• [Written task]
Copy out all lines of the listing below that hold "rectangle".

• [Supplied records]

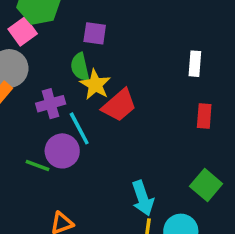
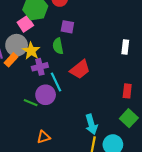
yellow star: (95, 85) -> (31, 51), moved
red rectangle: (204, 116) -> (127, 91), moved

...

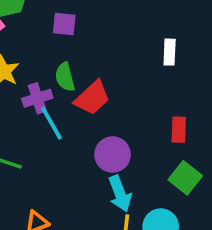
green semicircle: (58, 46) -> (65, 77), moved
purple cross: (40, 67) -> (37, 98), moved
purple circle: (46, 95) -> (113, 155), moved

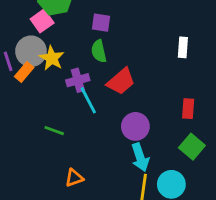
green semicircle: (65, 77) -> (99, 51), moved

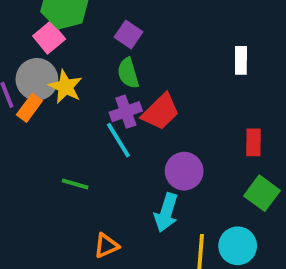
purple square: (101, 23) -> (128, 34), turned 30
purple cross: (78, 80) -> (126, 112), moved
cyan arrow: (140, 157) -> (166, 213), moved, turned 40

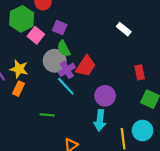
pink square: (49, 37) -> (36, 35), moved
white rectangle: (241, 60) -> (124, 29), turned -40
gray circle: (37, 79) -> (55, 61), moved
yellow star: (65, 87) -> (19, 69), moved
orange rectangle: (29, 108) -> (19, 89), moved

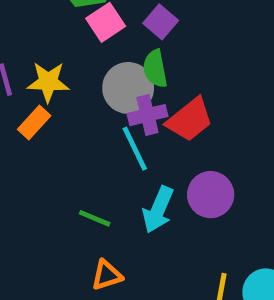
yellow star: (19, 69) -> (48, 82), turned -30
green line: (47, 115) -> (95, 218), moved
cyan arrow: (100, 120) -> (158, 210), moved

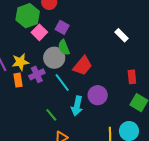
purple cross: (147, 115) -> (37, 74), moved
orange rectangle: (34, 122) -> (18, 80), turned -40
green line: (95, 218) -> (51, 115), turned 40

--

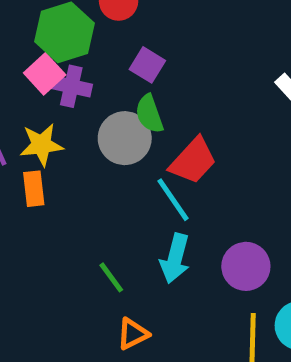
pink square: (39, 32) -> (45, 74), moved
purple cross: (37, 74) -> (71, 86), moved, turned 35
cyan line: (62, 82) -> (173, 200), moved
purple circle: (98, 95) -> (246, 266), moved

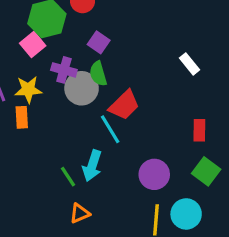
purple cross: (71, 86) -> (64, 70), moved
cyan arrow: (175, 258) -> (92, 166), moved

• [Output below]
red rectangle: (204, 116) -> (127, 91), moved
white rectangle: (241, 60) -> (124, 29), turned -40
orange rectangle: (29, 108) -> (19, 89), moved
orange rectangle: (34, 122) -> (18, 80), turned -40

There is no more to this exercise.